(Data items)
**********

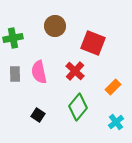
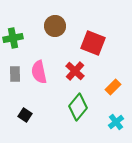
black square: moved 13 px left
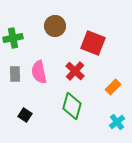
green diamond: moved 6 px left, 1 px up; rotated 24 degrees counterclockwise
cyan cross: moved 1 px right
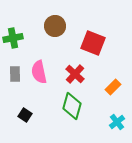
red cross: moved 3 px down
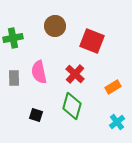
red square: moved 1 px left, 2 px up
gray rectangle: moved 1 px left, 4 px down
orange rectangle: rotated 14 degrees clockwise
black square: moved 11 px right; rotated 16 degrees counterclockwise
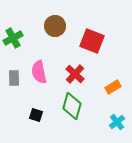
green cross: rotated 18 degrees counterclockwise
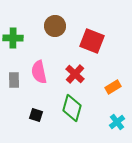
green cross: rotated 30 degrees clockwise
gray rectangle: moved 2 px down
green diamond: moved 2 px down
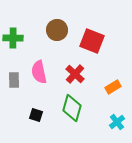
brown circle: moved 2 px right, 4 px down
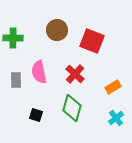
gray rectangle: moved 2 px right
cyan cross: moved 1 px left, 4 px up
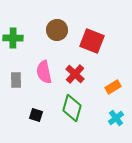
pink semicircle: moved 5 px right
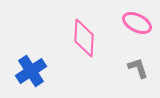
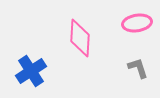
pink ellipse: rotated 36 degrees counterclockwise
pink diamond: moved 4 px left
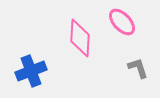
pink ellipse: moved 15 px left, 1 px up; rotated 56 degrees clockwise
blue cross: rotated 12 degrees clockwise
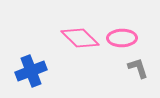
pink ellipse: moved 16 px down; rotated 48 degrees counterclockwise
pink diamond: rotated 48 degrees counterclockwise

**********

| BRIEF |
Copy out, word for word, everything from the beginning of the listing down to and including the line containing "green cross: rotated 18", omitting the pictures.

| COMPLETED EXERCISE |
black square: moved 13 px left
green diamond: moved 6 px left, 1 px up; rotated 24 degrees counterclockwise
cyan cross: moved 1 px right
red cross: moved 3 px down
red square: moved 1 px left, 2 px up
gray rectangle: moved 1 px left, 4 px down
orange rectangle: rotated 14 degrees clockwise
black square: moved 11 px right; rotated 16 degrees counterclockwise
green cross: rotated 18 degrees counterclockwise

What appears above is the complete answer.